--- START ---

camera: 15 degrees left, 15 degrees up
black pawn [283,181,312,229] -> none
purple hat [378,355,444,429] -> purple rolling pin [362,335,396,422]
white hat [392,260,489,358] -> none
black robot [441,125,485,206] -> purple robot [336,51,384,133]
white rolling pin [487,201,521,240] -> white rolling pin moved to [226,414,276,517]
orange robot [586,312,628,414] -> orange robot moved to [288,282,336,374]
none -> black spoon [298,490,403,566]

--- END ---
--- START ---

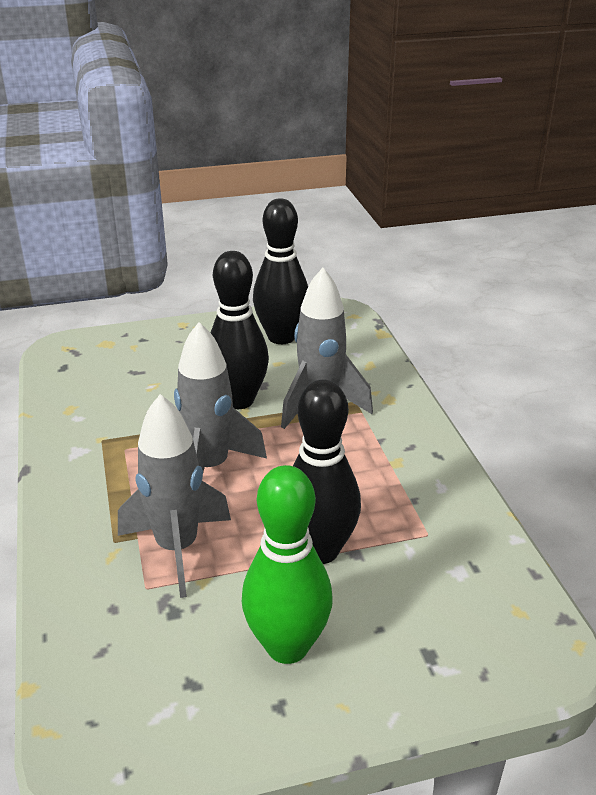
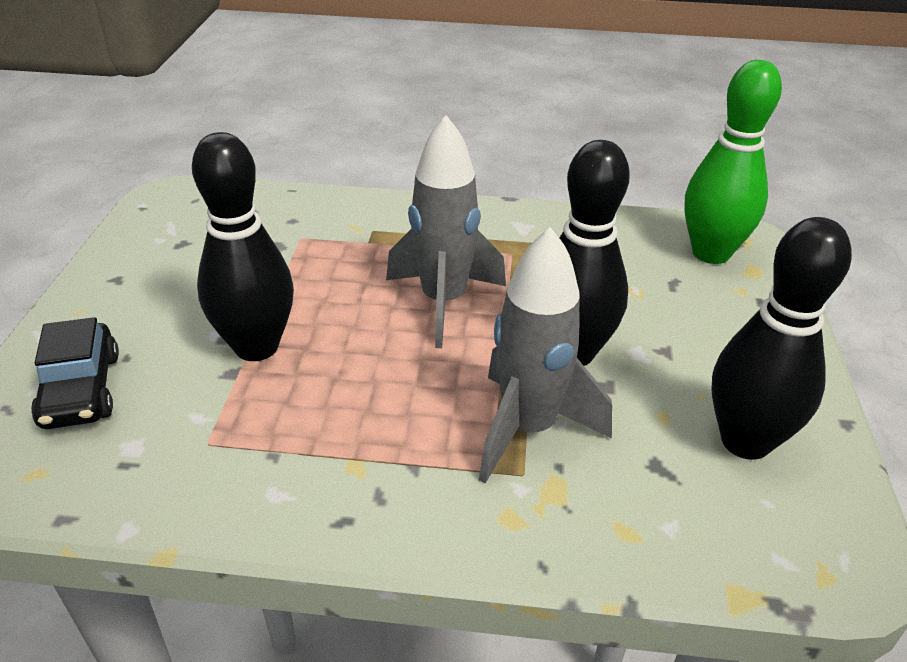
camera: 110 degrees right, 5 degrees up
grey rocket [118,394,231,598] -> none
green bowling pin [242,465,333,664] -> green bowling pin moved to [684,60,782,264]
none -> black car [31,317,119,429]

--- END ---

= Aim of the task =
Please transcribe only the lines in the records above running from the line that has "green bowling pin [242,465,333,664]" through the line that has "none -> black car [31,317,119,429]", both included, exactly as they appear.

= Expected output =
green bowling pin [242,465,333,664] -> green bowling pin moved to [684,60,782,264]
none -> black car [31,317,119,429]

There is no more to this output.